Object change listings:
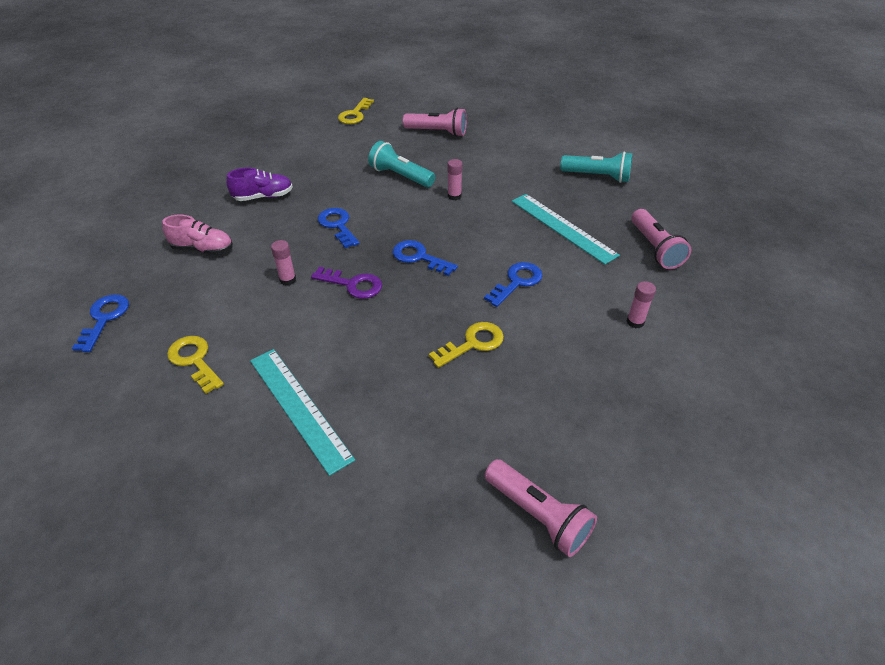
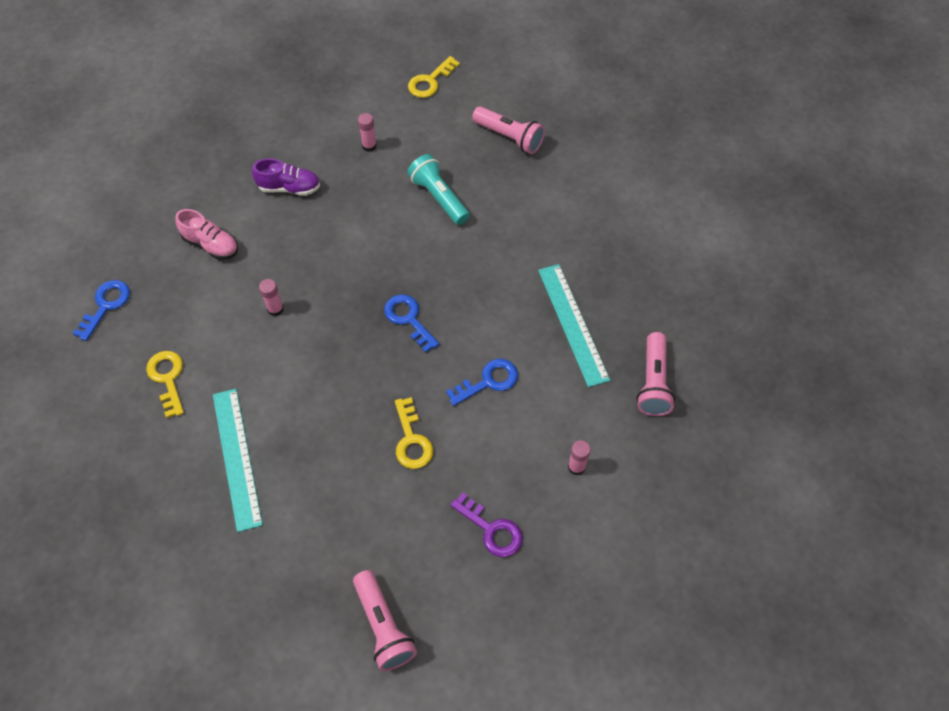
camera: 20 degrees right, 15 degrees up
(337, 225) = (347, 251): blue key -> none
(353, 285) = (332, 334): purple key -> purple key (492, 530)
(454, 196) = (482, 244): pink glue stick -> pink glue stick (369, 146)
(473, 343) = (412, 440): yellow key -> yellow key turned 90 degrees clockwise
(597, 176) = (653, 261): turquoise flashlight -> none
...
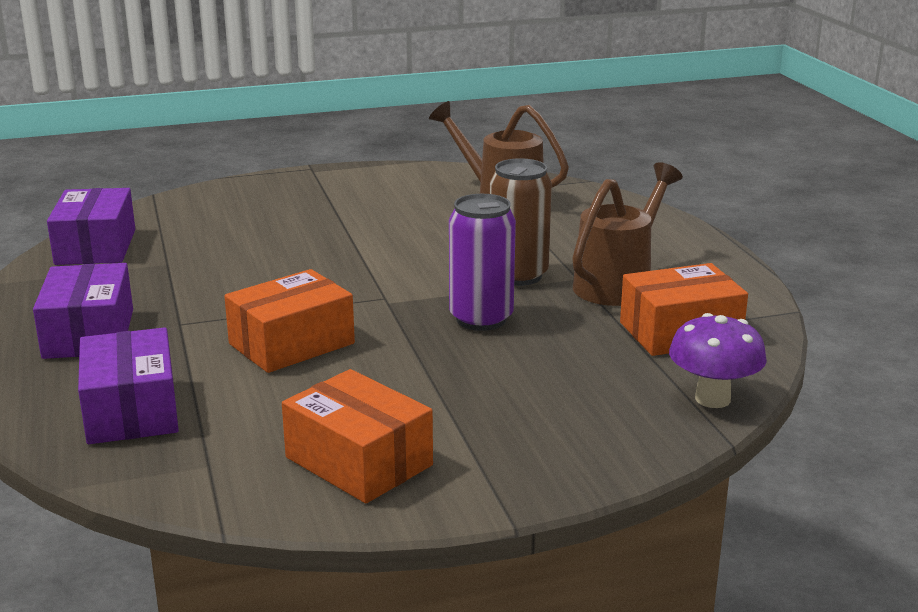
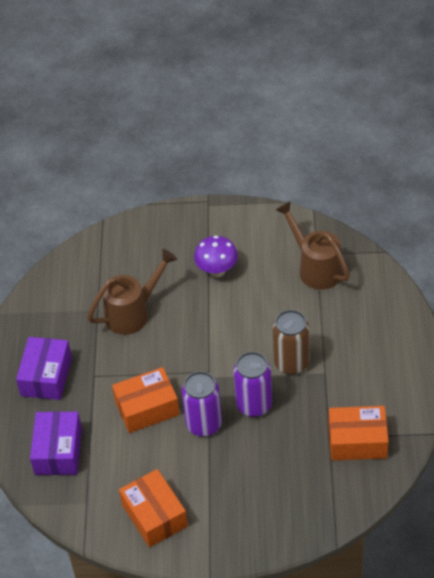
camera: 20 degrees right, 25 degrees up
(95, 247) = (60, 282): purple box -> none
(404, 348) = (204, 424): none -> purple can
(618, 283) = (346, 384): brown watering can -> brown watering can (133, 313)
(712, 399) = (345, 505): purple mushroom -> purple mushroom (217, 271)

Exercise objective: Write down only the number of lines above where the word "purple" occurs.

Answer space: 4